[Opening Source material section]

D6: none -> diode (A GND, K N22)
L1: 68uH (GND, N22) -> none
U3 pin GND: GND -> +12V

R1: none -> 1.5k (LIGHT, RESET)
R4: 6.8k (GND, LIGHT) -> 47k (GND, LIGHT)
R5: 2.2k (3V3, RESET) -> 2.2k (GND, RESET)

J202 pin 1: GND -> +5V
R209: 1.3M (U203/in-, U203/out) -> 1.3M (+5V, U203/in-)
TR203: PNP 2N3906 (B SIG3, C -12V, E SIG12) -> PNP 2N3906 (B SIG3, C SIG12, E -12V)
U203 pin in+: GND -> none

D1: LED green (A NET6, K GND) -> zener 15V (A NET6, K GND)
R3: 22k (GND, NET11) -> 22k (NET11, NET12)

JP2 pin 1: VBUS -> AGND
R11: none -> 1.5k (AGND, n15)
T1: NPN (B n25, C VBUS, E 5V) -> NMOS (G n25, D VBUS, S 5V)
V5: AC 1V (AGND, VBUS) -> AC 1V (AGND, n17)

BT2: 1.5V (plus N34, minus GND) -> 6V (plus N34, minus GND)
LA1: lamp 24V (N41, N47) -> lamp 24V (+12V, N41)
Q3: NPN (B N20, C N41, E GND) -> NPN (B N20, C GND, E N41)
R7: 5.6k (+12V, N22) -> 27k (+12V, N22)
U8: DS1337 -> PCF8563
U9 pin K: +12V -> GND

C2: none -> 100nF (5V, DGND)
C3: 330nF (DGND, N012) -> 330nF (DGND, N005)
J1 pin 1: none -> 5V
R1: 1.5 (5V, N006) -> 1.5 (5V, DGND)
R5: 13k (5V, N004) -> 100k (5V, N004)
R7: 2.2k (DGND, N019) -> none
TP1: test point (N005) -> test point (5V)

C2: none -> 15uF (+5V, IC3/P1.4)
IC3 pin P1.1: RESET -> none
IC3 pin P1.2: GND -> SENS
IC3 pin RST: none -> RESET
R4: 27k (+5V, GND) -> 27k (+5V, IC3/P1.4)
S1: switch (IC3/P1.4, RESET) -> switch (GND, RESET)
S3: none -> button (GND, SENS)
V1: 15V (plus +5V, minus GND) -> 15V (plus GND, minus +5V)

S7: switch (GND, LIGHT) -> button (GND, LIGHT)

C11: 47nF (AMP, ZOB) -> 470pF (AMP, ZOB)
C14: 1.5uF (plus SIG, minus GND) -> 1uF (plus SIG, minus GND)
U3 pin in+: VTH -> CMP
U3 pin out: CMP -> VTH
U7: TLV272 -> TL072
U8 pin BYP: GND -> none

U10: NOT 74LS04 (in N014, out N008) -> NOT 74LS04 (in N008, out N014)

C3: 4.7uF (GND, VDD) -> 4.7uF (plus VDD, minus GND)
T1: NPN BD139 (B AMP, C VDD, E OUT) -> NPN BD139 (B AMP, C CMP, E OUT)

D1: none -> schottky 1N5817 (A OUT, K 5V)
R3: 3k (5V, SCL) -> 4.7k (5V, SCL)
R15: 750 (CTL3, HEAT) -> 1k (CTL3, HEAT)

[Closing Source material section]

Try it: No line before the one with "R1: 1.5 (5V, N006) -> 1.5 (5V, DGND)" belongs in the answer; copy that line and the rest of the records exactly.

Reply:
R1: 1.5 (5V, N006) -> 1.5 (5V, DGND)
R5: 13k (5V, N004) -> 100k (5V, N004)
R7: 2.2k (DGND, N019) -> none
TP1: test point (N005) -> test point (5V)

C2: none -> 15uF (+5V, IC3/P1.4)
IC3 pin P1.1: RESET -> none
IC3 pin P1.2: GND -> SENS
IC3 pin RST: none -> RESET
R4: 27k (+5V, GND) -> 27k (+5V, IC3/P1.4)
S1: switch (IC3/P1.4, RESET) -> switch (GND, RESET)
S3: none -> button (GND, SENS)
V1: 15V (plus +5V, minus GND) -> 15V (plus GND, minus +5V)

S7: switch (GND, LIGHT) -> button (GND, LIGHT)

C11: 47nF (AMP, ZOB) -> 470pF (AMP, ZOB)
C14: 1.5uF (plus SIG, minus GND) -> 1uF (plus SIG, minus GND)
U3 pin in+: VTH -> CMP
U3 pin out: CMP -> VTH
U7: TLV272 -> TL072
U8 pin BYP: GND -> none

U10: NOT 74LS04 (in N014, out N008) -> NOT 74LS04 (in N008, out N014)

C3: 4.7uF (GND, VDD) -> 4.7uF (plus VDD, minus GND)
T1: NPN BD139 (B AMP, C VDD, E OUT) -> NPN BD139 (B AMP, C CMP, E OUT)

D1: none -> schottky 1N5817 (A OUT, K 5V)
R3: 3k (5V, SCL) -> 4.7k (5V, SCL)
R15: 750 (CTL3, HEAT) -> 1k (CTL3, HEAT)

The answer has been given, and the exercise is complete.